EXERCISE REQUIREMENTS
Find the lines below holding the word "calculator" and copy each of them.

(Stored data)
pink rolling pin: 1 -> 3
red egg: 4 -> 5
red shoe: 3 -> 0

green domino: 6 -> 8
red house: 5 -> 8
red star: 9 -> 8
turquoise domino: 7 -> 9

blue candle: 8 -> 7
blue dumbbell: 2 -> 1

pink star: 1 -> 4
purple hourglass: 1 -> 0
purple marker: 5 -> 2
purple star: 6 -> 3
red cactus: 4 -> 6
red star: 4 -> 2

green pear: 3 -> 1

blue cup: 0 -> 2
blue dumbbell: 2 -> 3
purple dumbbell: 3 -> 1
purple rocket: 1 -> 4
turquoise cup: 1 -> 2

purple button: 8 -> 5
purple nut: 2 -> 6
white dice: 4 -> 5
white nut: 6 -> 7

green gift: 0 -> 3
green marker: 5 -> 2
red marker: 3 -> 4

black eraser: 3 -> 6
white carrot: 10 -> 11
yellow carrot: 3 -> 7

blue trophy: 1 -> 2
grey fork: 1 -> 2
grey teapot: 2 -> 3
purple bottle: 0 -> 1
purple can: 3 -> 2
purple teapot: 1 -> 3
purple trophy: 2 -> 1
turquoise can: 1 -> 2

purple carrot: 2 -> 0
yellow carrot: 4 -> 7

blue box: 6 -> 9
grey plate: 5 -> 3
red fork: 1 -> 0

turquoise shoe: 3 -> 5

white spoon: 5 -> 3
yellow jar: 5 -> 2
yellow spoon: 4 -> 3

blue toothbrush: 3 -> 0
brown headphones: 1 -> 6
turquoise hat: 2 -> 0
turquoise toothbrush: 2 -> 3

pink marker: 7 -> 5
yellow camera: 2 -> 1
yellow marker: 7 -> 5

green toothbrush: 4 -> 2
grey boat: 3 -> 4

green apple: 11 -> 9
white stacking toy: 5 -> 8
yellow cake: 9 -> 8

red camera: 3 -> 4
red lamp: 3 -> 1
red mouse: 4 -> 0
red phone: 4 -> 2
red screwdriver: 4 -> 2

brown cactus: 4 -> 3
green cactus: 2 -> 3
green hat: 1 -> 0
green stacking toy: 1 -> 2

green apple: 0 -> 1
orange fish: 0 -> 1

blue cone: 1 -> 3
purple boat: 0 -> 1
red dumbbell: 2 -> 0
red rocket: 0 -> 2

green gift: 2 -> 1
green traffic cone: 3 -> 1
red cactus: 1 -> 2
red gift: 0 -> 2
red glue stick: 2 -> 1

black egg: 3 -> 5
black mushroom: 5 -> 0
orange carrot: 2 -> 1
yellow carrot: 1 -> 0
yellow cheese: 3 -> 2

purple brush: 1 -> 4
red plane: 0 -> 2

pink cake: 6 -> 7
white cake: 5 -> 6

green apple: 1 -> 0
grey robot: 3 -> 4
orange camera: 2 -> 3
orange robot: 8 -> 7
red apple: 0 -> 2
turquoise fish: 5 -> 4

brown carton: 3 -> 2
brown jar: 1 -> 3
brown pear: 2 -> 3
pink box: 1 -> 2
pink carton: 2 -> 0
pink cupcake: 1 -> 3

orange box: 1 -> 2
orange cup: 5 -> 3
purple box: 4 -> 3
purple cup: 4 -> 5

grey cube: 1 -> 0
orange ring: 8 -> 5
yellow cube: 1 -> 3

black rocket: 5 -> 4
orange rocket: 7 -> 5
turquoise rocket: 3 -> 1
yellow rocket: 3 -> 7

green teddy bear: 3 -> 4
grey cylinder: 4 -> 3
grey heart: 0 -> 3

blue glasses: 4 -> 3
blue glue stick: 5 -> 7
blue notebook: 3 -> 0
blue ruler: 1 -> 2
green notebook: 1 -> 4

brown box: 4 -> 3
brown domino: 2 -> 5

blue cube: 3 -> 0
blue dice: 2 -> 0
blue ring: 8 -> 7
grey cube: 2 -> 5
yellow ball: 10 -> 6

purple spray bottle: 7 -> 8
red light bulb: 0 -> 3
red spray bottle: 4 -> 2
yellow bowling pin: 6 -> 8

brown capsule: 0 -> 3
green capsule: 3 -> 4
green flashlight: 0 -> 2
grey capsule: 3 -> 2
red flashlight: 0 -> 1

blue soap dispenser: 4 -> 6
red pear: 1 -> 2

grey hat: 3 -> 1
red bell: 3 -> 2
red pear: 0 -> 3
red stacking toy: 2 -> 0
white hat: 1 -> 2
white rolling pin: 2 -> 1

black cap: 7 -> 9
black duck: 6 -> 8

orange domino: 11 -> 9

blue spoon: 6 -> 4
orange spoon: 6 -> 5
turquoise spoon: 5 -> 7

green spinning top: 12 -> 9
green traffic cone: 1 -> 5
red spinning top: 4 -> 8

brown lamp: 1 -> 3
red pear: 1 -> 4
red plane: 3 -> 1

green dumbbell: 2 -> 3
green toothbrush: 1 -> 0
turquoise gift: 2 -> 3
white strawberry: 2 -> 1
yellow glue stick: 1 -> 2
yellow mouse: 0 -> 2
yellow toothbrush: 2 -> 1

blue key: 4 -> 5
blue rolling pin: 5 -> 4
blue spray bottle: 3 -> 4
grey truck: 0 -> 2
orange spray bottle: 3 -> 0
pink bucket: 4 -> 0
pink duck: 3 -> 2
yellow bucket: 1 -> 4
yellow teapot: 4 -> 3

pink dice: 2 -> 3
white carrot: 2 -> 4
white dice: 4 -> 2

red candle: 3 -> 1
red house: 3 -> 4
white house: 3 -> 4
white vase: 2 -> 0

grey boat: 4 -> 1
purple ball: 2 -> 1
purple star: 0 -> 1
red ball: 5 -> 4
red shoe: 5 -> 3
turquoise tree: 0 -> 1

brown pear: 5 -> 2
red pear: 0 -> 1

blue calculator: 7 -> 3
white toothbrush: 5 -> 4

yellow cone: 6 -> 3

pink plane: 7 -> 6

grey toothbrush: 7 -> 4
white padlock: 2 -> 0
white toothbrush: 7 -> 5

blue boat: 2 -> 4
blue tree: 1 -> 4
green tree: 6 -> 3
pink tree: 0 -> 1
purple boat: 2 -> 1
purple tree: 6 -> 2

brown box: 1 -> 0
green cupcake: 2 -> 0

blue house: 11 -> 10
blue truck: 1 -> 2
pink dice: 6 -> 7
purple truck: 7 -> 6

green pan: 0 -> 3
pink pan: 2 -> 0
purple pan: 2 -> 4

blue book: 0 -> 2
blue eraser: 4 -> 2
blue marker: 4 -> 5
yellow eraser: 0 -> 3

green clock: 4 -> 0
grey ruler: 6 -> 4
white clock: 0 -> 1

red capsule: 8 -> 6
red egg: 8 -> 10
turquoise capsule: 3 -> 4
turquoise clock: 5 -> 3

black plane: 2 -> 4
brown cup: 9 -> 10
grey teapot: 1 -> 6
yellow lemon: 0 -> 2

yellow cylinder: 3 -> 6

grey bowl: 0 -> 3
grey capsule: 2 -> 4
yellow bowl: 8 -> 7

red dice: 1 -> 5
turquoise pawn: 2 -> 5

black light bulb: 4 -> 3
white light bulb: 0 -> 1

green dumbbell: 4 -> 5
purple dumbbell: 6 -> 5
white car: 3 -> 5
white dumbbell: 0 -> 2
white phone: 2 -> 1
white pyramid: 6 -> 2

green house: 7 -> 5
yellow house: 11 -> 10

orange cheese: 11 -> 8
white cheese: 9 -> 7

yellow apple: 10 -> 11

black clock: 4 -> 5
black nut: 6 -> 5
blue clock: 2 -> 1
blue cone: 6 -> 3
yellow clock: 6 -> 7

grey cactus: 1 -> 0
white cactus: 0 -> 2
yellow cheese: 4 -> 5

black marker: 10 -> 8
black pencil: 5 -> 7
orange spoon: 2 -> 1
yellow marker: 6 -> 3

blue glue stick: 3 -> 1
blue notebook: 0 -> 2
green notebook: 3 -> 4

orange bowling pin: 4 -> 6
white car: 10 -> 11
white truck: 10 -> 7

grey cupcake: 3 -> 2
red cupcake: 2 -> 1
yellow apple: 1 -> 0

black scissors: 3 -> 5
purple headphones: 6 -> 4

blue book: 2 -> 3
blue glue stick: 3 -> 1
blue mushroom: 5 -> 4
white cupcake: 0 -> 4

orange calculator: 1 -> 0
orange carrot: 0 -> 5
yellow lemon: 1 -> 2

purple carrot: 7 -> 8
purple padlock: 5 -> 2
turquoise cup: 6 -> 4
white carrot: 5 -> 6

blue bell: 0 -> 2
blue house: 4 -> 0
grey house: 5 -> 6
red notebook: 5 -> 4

SOLUTION FOR THIS PROBLEM
blue calculator: 7 -> 3
orange calculator: 1 -> 0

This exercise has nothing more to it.